-- Task instructions --
Set down the rows that begin with the line containing "right-to-left order, closer" and continue through the line containing "behind black matte gas stove at center?", unchanged.

------------

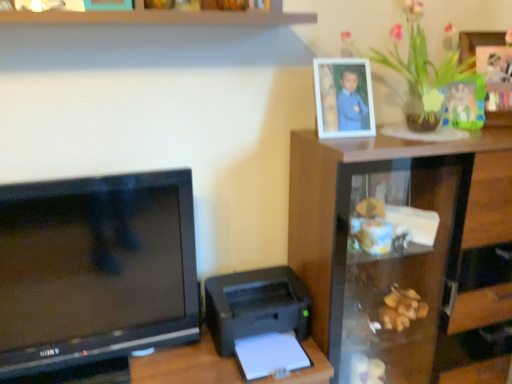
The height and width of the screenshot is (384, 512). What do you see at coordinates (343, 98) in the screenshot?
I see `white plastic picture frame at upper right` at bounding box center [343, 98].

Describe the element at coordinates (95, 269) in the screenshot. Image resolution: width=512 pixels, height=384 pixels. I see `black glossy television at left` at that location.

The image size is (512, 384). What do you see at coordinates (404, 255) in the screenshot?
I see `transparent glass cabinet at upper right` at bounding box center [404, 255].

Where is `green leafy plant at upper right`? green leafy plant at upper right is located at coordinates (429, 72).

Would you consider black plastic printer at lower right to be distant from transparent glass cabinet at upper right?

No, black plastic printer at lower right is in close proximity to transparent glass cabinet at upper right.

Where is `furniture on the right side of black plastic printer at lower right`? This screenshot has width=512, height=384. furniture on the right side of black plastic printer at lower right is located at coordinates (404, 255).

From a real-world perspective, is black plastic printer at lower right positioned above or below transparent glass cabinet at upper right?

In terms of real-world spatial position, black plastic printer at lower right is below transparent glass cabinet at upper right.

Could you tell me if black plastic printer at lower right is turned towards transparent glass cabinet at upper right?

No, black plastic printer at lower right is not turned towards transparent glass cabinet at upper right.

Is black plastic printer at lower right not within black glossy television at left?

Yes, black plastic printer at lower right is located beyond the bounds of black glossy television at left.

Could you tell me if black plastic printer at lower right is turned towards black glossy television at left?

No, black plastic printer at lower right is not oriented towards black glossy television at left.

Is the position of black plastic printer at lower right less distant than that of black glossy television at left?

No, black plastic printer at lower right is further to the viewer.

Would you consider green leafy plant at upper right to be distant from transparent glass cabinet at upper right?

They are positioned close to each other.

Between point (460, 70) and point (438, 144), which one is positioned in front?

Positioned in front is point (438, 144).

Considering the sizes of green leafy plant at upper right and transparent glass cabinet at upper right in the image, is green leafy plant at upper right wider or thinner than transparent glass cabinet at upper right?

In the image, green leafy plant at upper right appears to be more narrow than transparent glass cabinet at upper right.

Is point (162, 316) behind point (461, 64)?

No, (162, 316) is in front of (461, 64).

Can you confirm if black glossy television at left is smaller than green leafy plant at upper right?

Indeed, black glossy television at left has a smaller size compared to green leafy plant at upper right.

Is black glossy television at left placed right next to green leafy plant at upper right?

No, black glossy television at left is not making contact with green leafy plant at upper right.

------------

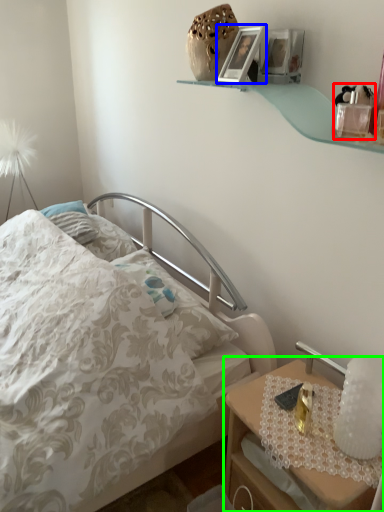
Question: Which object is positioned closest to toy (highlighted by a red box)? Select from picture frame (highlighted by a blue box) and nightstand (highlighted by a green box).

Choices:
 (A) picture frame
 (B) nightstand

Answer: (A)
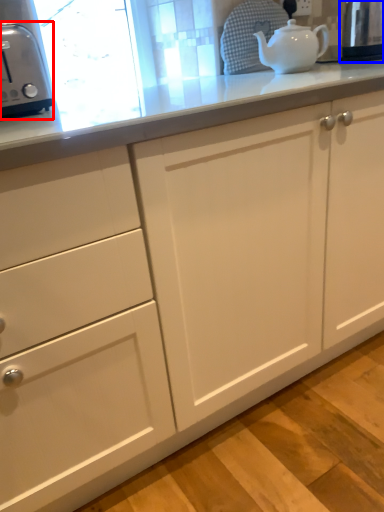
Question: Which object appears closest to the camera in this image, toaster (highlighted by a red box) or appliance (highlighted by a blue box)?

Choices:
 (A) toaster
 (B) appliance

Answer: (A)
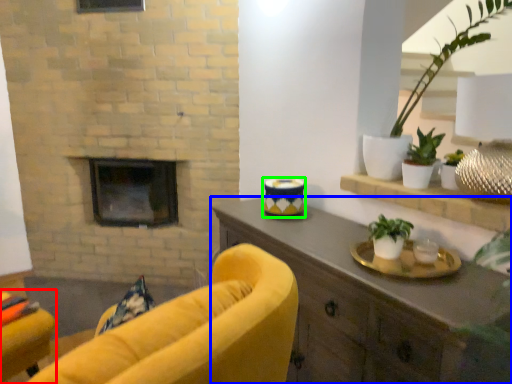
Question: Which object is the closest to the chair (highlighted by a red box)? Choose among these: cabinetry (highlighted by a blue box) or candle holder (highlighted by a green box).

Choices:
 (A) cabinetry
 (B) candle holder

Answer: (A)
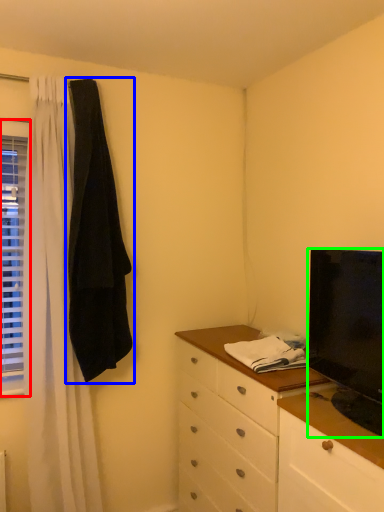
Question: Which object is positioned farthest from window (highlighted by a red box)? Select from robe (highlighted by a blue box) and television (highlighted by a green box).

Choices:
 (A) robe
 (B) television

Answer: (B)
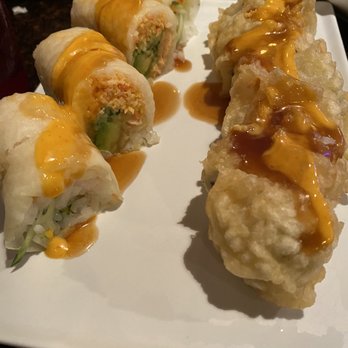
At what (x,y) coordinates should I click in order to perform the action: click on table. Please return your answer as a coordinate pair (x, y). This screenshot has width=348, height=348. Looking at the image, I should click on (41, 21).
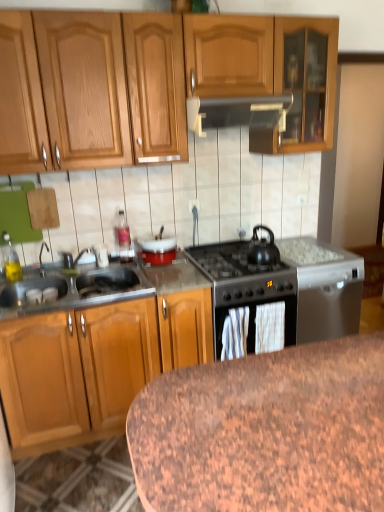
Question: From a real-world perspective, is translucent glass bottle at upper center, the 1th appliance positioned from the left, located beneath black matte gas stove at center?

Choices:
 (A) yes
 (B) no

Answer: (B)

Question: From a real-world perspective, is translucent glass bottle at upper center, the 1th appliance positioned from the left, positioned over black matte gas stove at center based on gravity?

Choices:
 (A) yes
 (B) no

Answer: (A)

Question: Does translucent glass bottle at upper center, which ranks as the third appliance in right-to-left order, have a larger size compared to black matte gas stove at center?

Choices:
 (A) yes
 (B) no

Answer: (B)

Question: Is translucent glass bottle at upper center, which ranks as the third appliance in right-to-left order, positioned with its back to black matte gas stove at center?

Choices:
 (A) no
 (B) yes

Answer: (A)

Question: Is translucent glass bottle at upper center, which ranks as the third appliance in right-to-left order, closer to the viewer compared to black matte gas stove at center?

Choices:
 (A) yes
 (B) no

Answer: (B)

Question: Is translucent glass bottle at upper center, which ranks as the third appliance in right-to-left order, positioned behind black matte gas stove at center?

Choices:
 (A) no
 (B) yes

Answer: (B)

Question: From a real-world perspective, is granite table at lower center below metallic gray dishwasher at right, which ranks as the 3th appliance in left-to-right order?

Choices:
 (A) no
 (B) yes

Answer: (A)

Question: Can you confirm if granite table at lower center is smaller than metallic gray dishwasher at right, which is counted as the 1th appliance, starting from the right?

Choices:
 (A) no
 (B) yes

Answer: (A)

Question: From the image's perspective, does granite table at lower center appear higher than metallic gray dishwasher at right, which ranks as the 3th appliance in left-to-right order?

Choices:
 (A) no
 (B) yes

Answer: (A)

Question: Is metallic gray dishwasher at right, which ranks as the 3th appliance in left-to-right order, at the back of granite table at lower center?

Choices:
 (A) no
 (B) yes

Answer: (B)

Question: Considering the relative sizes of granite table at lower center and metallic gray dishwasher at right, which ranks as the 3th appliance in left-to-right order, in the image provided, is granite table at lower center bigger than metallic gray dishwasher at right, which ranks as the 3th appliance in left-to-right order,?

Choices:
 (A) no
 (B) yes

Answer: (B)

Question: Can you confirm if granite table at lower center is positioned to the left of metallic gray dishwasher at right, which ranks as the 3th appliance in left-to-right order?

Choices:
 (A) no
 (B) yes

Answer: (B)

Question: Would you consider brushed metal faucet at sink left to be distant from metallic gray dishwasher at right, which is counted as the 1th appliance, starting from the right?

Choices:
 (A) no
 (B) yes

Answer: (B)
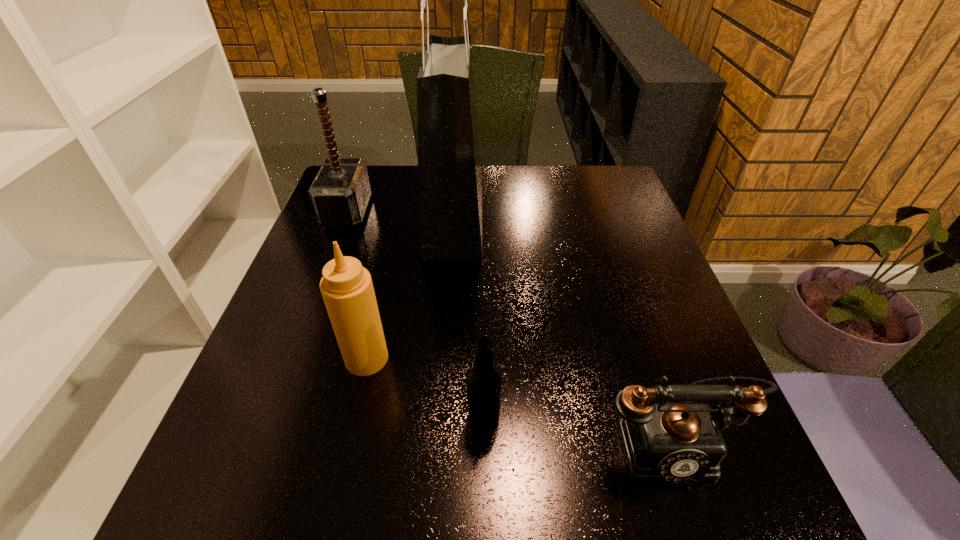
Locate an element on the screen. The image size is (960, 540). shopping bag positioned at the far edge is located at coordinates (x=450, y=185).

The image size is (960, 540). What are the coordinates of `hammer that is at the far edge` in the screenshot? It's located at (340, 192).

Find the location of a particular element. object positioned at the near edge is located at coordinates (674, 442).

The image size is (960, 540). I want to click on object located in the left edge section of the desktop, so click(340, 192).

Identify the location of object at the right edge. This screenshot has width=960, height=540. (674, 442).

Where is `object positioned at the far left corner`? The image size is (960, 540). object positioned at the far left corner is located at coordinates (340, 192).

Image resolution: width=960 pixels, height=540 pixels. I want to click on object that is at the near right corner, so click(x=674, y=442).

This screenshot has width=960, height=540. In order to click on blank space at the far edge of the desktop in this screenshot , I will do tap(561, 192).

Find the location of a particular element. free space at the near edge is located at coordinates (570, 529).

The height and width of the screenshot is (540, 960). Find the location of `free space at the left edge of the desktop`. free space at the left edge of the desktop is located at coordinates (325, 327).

------------

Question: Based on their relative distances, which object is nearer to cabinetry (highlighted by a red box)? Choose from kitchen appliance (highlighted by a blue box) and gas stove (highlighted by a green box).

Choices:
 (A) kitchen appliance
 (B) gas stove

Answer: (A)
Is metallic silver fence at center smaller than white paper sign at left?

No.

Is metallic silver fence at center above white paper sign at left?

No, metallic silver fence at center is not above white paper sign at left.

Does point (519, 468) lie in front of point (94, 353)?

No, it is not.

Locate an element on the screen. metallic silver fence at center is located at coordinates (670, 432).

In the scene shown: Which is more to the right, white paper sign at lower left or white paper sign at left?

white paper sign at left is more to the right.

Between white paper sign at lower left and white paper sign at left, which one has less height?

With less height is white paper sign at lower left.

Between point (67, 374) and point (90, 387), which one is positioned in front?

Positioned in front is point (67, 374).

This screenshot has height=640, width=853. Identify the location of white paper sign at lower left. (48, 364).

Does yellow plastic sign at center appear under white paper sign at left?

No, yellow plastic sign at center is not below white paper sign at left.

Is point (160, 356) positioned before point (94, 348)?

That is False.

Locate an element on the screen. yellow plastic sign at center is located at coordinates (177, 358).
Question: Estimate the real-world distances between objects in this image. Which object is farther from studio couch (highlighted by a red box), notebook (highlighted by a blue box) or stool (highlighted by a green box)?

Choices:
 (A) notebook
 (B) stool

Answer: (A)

------------

-- Answer area --
Question: Is translucent glass bottle at upper center, which ranks as the third appliance in right-to-left order, closer to the viewer compared to black matte gas stove at center?

Choices:
 (A) yes
 (B) no

Answer: (B)

Question: Is translucent glass bottle at upper center, which ranks as the third appliance in right-to-left order, positioned behind black matte gas stove at center?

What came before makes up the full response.